**Task prompt**
Your answer should be the lines below from the one holding "none -> black 1x6 brick [221,183,248,352]" through the one holding "none -> black 1x1 brick [571,296,598,323]", copied exactly and with nothing else.

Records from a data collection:

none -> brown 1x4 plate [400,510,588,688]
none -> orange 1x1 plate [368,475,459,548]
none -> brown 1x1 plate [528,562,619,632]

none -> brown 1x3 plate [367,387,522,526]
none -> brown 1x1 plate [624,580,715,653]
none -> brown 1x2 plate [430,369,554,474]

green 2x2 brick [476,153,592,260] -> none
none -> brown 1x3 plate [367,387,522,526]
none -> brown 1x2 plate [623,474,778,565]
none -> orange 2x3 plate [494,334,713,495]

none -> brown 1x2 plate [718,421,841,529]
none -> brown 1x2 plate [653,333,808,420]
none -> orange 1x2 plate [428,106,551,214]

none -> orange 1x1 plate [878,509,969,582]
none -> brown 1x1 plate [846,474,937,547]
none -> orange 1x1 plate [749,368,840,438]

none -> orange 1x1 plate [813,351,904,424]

* * *

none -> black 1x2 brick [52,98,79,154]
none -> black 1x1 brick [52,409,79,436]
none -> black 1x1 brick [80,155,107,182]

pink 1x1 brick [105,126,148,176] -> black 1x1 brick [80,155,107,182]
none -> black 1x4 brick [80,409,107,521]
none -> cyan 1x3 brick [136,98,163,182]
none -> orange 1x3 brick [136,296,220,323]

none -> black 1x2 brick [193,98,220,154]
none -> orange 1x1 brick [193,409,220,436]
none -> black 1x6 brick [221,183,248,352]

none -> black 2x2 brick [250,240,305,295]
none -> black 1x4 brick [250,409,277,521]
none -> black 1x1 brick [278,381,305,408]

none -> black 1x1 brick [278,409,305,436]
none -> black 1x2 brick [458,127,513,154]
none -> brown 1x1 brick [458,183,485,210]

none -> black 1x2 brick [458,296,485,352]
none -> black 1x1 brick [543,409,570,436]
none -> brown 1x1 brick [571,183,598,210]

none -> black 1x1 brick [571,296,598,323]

--

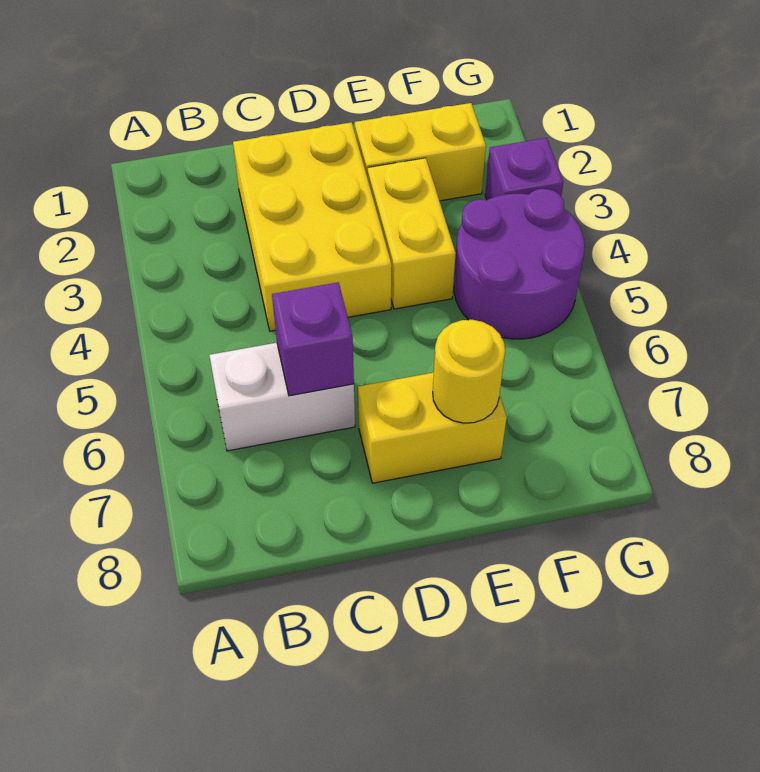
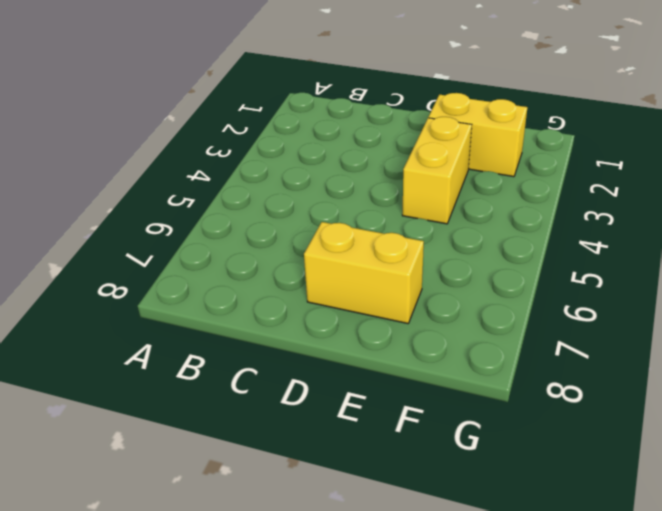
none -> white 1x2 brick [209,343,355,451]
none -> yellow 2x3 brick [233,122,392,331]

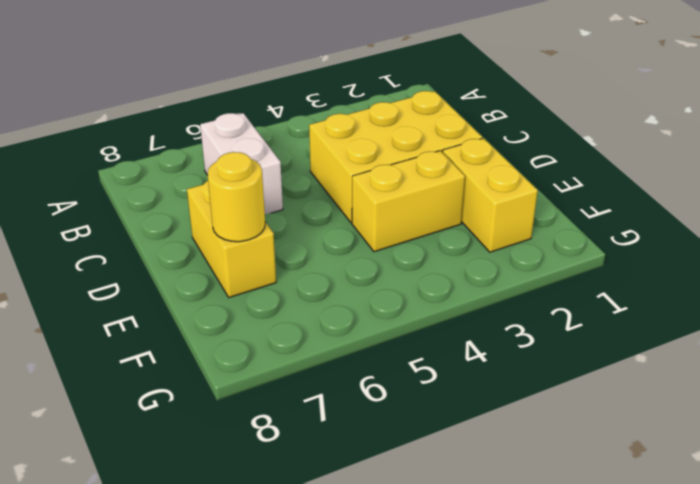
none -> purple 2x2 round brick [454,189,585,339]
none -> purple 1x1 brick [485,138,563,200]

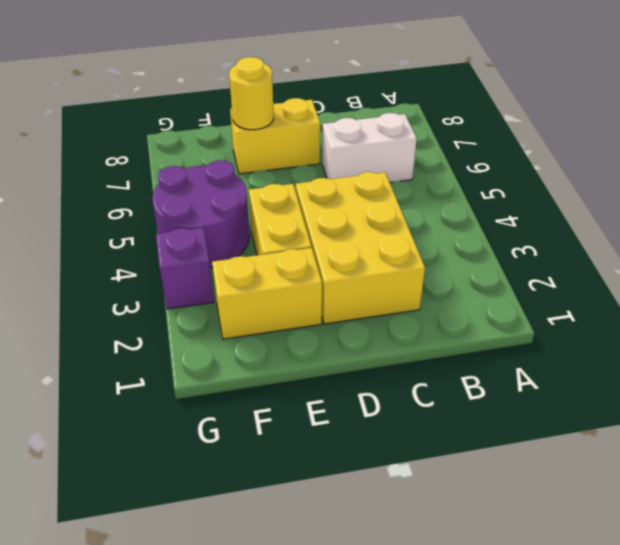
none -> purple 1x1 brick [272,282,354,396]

**Exercise output**
none -> black 1x6 brick [221,183,248,352]

none -> black 2x2 brick [250,240,305,295]
none -> black 1x4 brick [250,409,277,521]
none -> black 1x1 brick [278,381,305,408]

none -> black 1x1 brick [278,409,305,436]
none -> black 1x2 brick [458,127,513,154]
none -> brown 1x1 brick [458,183,485,210]

none -> black 1x2 brick [458,296,485,352]
none -> black 1x1 brick [543,409,570,436]
none -> brown 1x1 brick [571,183,598,210]

none -> black 1x1 brick [571,296,598,323]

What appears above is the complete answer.